▸ What to produce: Word for word, restate the records from their first line through the line with "cyan star: (18, 74) -> (32, 53), moved", both ends included; omit each picture.
*** Begin section ***
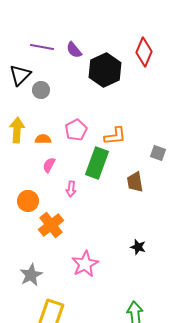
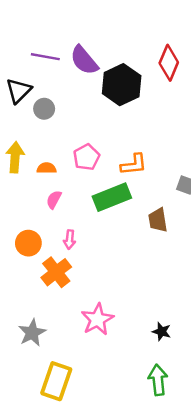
purple semicircle: (74, 50) -> (84, 60), size x1.5
green rectangle: (97, 163) -> (112, 197), turned 48
pink arrow: (71, 189) -> (70, 239), moved
black star: (138, 247) -> (162, 332), moved

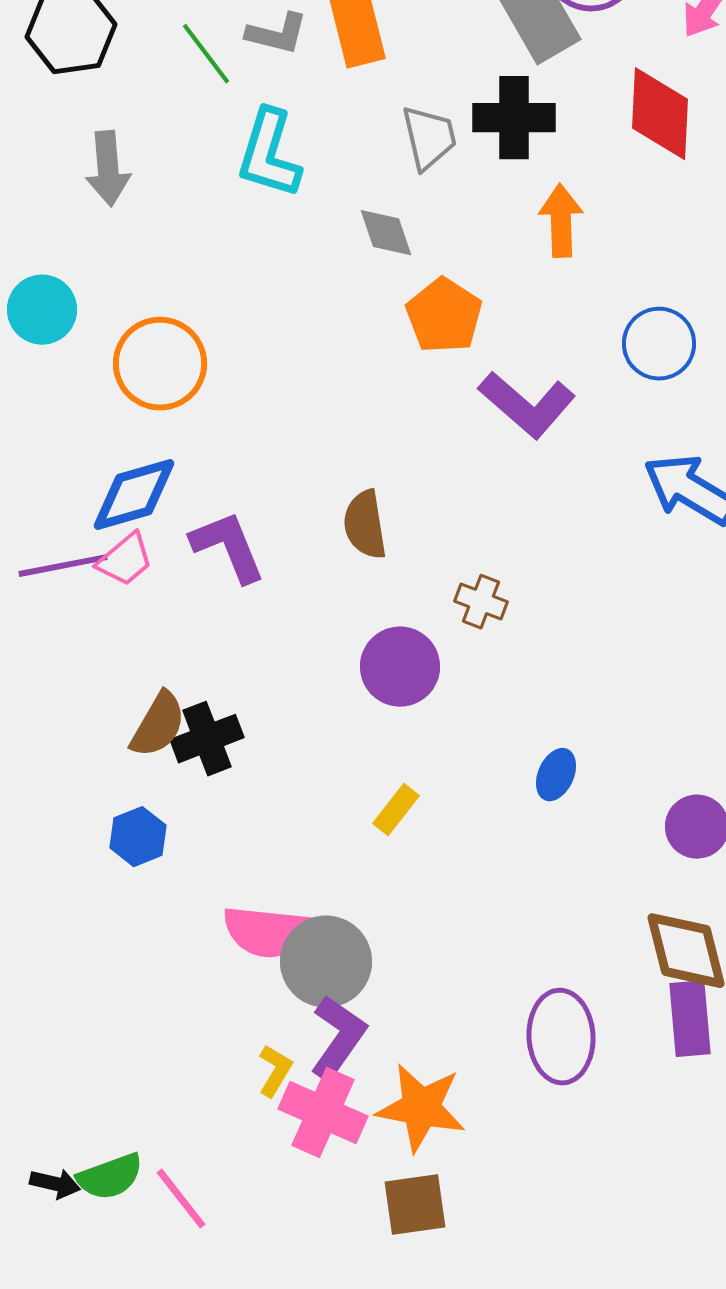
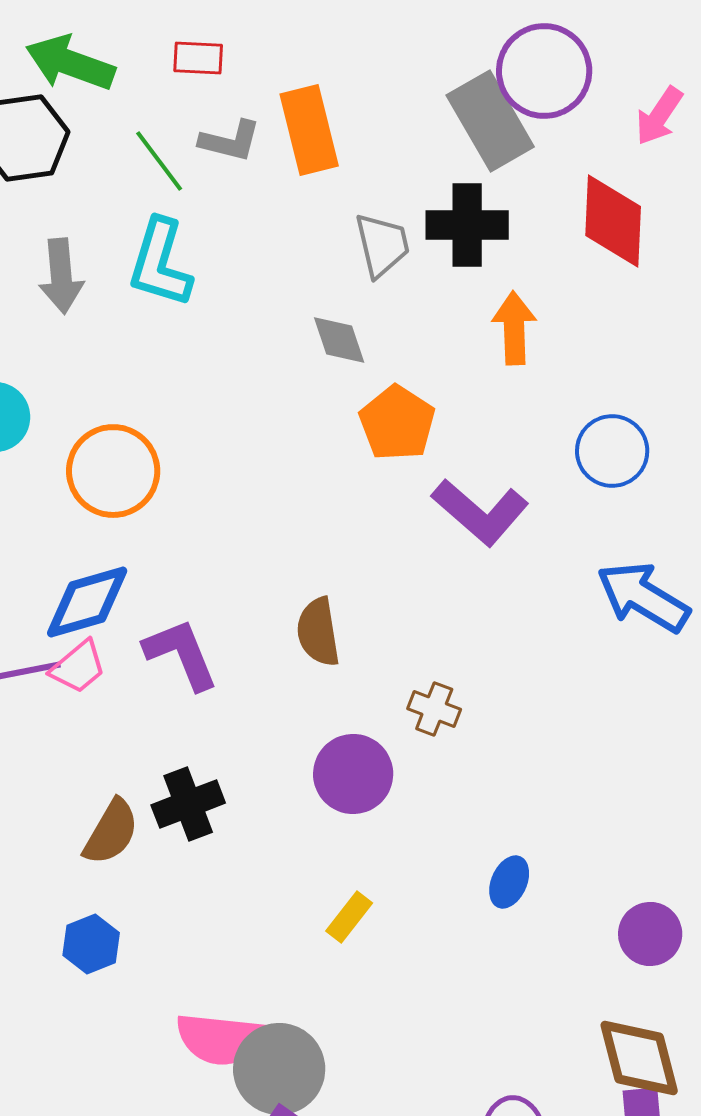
cyan L-shape: (269, 154) -> (160, 263), moved
black cross: (207, 739) -> (188, 804), moved

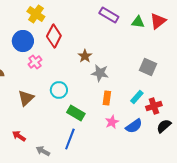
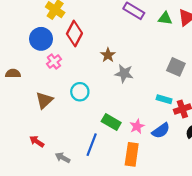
cyan rectangle: (137, 97) -> (164, 99), turned 64
orange rectangle: (107, 98) -> (132, 154), moved, size x1.5
green rectangle: (76, 113) -> (111, 122), moved

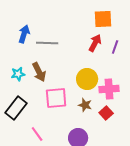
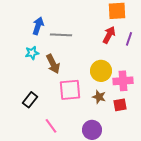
cyan star: (18, 74) -> (32, 53), moved
black rectangle: (16, 108) -> (30, 100), size x0.7
red square: (106, 113) -> (120, 105), turned 32

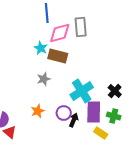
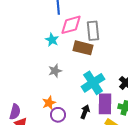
gray rectangle: (81, 27) -> (93, 31), moved
brown rectangle: (58, 56) -> (83, 48), moved
purple circle: (64, 113) -> (58, 115), moved

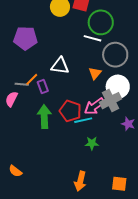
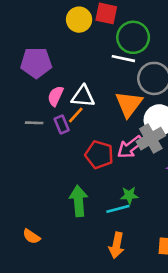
orange triangle: (95, 73) -> (129, 104), size x1.6
orange line: (32, 79) -> (76, 115), moved
pink semicircle: (12, 99) -> (55, 96), moved
green arrow: (44, 117) -> (79, 201), moved
cyan line: (83, 120) -> (118, 209), moved

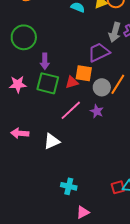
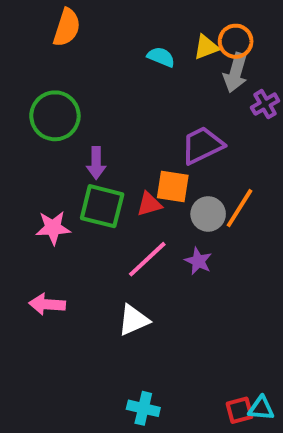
gray arrow: (115, 32) -> (236, 73), moved
pink star: (18, 84) -> (53, 228), moved
white triangle: (52, 141) -> (133, 320), moved

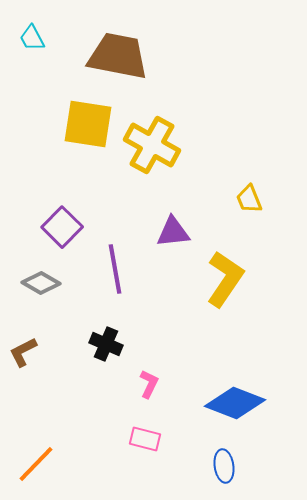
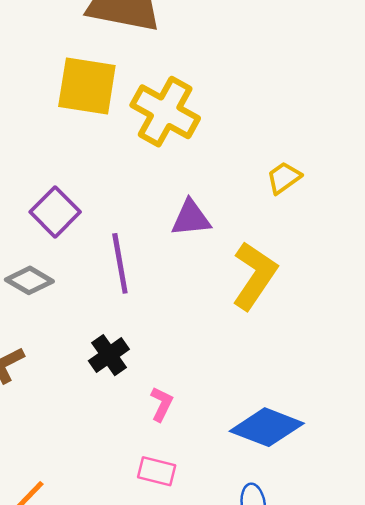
yellow trapezoid: (249, 199) -> (284, 178), turned 76
black cross: (106, 344) -> (109, 355), turned 32

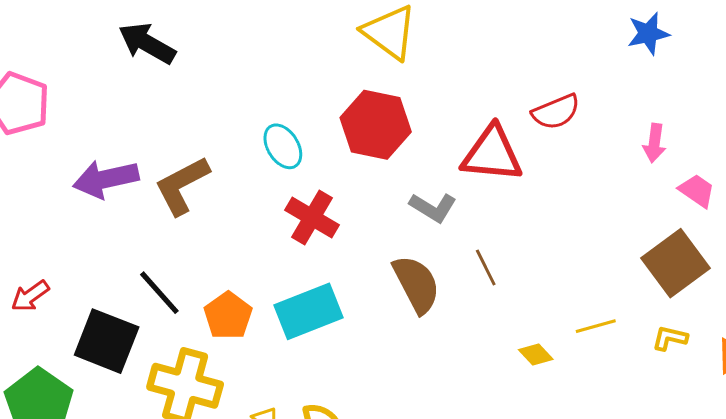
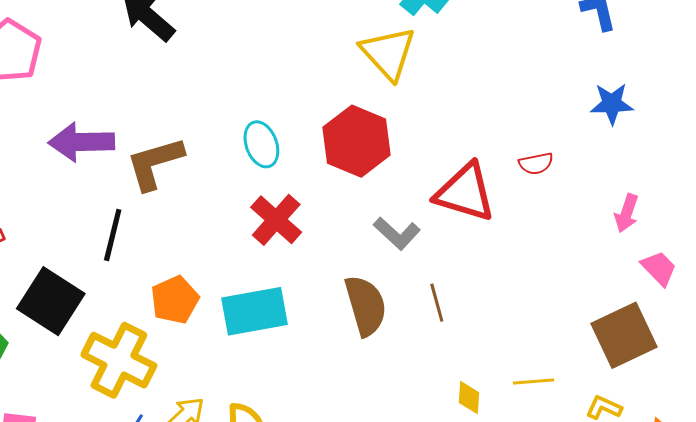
blue star: (648, 33) -> (612, 104), moved
red semicircle: (556, 112) -> (536, 163), size x0.7
black line: (159, 293) -> (113, 235), moved, turned 44
yellow diamond: (536, 354) -> (469, 398), turned 36

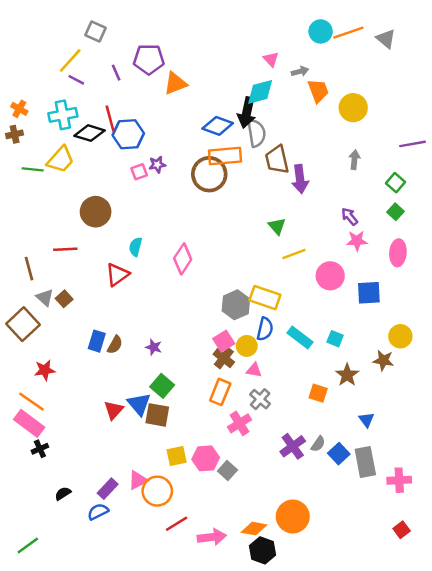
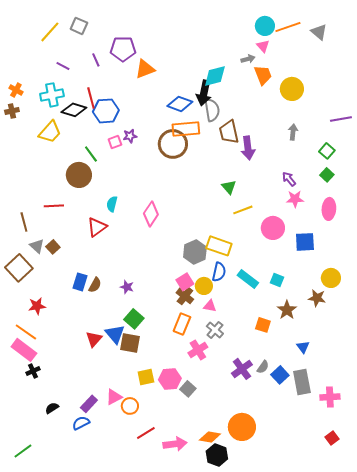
pink triangle: (271, 59) -> (263, 46), moved
yellow line: (70, 60) -> (50, 32), moved
green line: (33, 169) -> (91, 154), moved, turned 48
orange circle: (157, 491) -> (130, 406), size x0.7

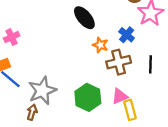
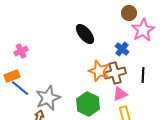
orange star: (100, 45) -> (99, 71), moved, size x1.5
pink triangle: (120, 96) -> (120, 94), moved

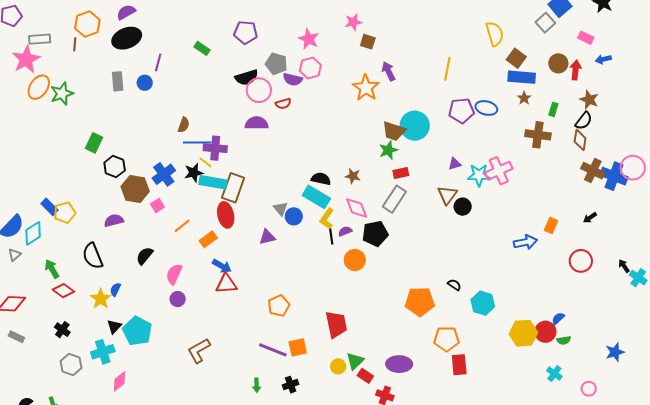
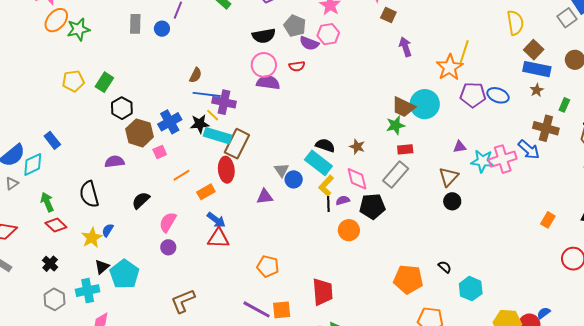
orange star: (366, 88) -> (450, 67), moved
pink circle: (259, 90) -> (264, 65), moved
black circle: (463, 207) -> (452, 201), moved
yellow pentagon: (65, 213) -> (73, 81), moved
blue arrow: (525, 242) -> (529, 150), moved, turned 45
orange pentagon: (279, 306) -> (268, 266), turned 30

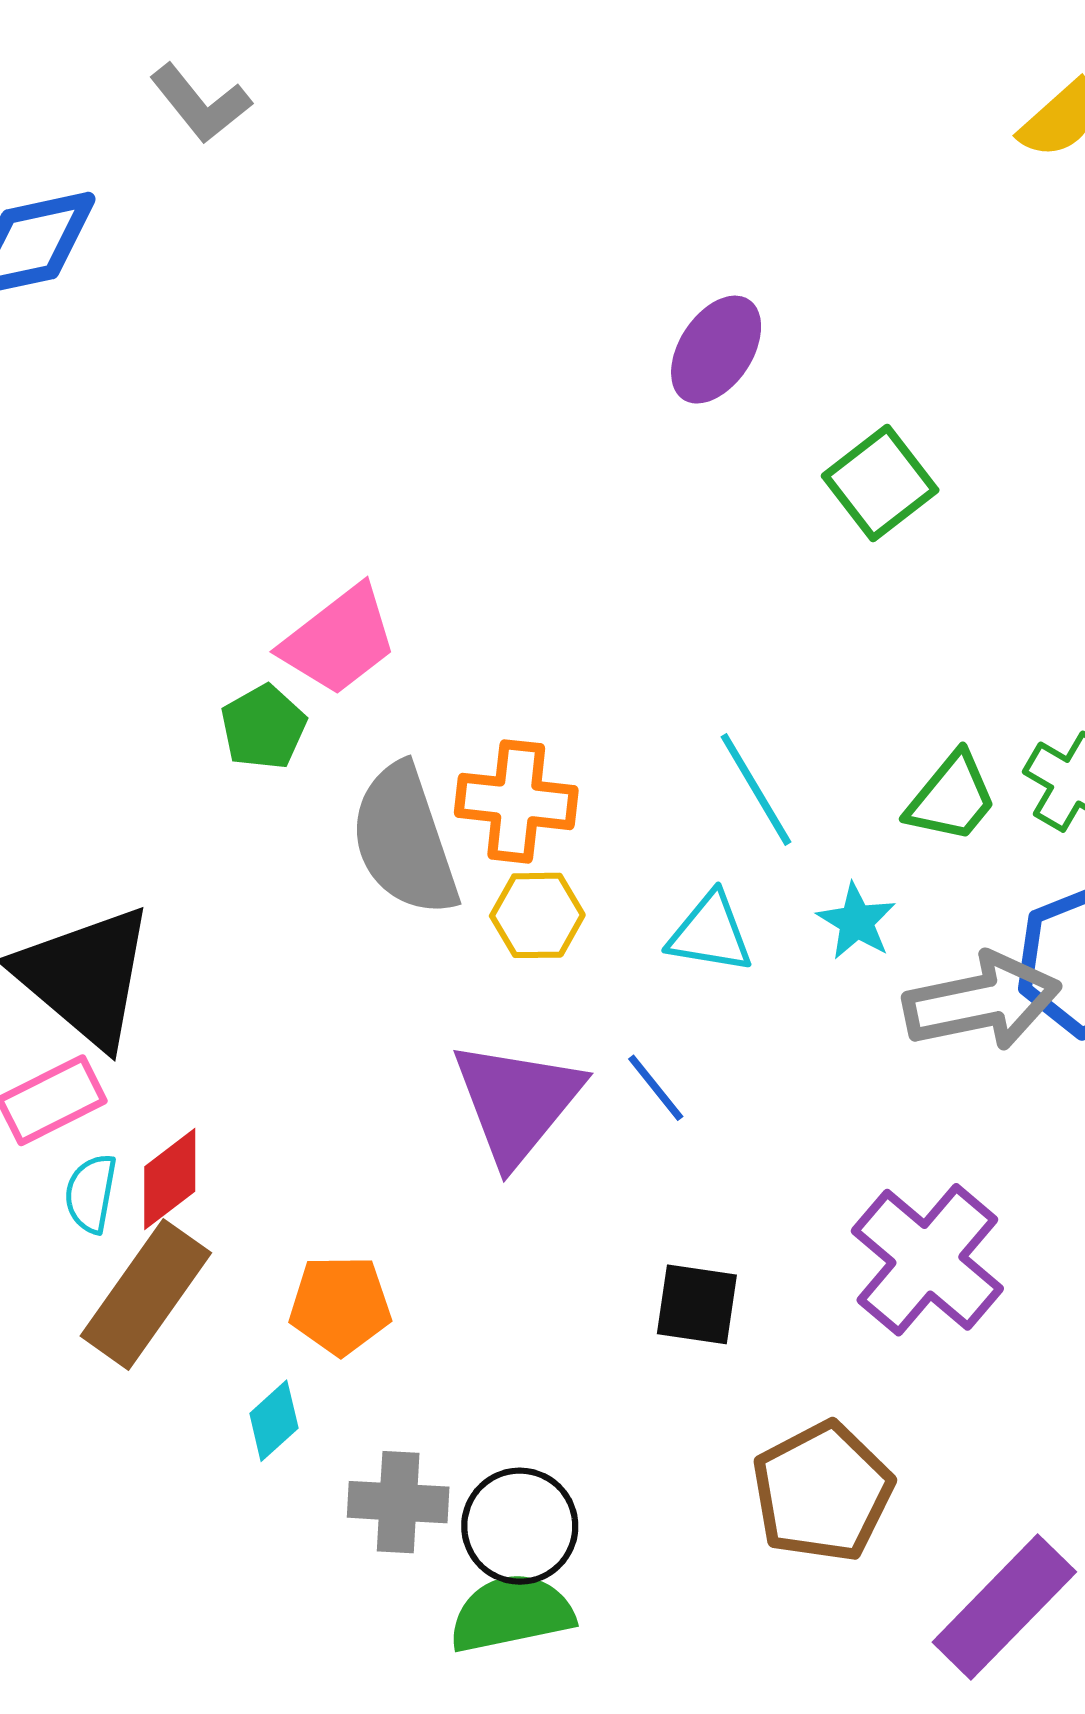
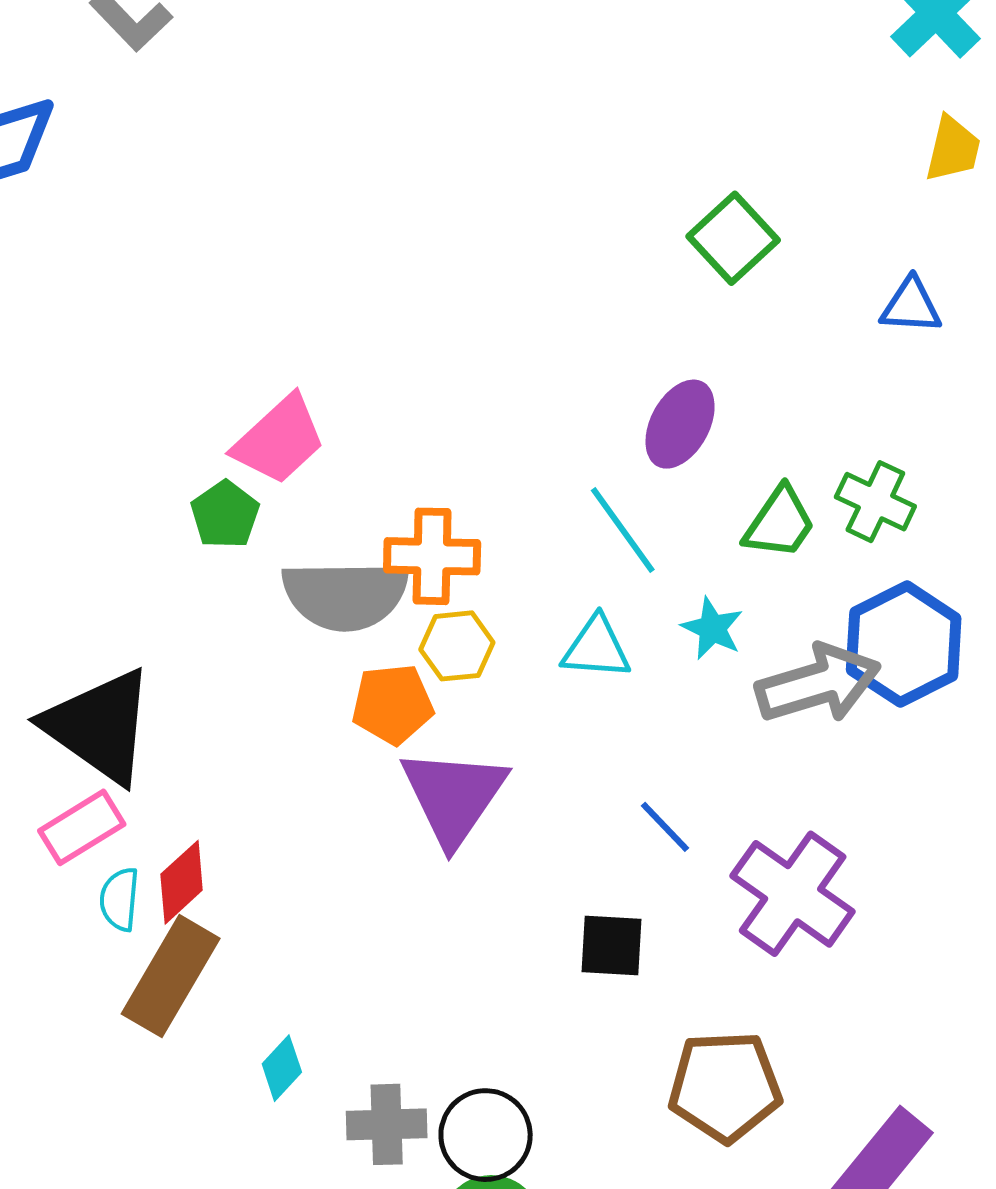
purple ellipse: (716, 350) -> (680, 424), moved
green square: (880, 483) -> (733, 238), moved
gray semicircle: (404, 840) -> (345, 595), turned -67
blue line: (656, 1088) -> (665, 827), moved
orange pentagon: (340, 1305) -> (393, 704), moved
brown pentagon: (822, 1492) -> (725, 1087), turned 30

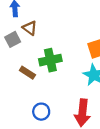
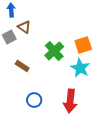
green cross: (50, 60) -> (54, 51), moved, turned -30

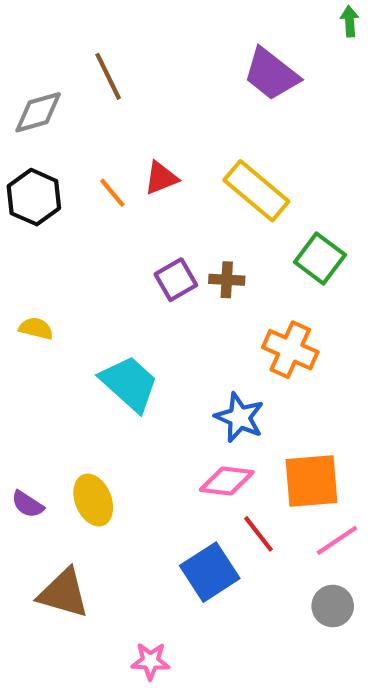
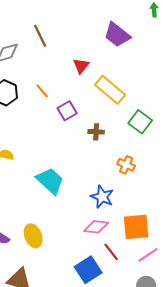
red triangle: (161, 178) -> (81, 66), moved, turned -30
purple square: (176, 280) -> (67, 111), moved
orange cross: (290, 350) -> (126, 165), size x0.7

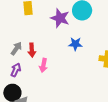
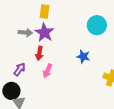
purple star: (60, 18) -> (44, 33), moved
gray arrow: (16, 49) -> (25, 33), moved, turned 48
*** End section ***
▸ The answer:
purple semicircle: (74, 50) -> (84, 60), size x1.5
green rectangle: (97, 163) -> (112, 197), turned 48
pink arrow: (71, 189) -> (70, 239), moved
black star: (138, 247) -> (162, 332), moved

cyan L-shape: (269, 154) -> (160, 263), moved
black cross: (207, 739) -> (188, 804), moved

cyan rectangle: (137, 97) -> (164, 99), turned 64
orange rectangle: (107, 98) -> (132, 154), moved, size x1.5
green rectangle: (76, 113) -> (111, 122), moved

cyan star: (18, 74) -> (32, 53), moved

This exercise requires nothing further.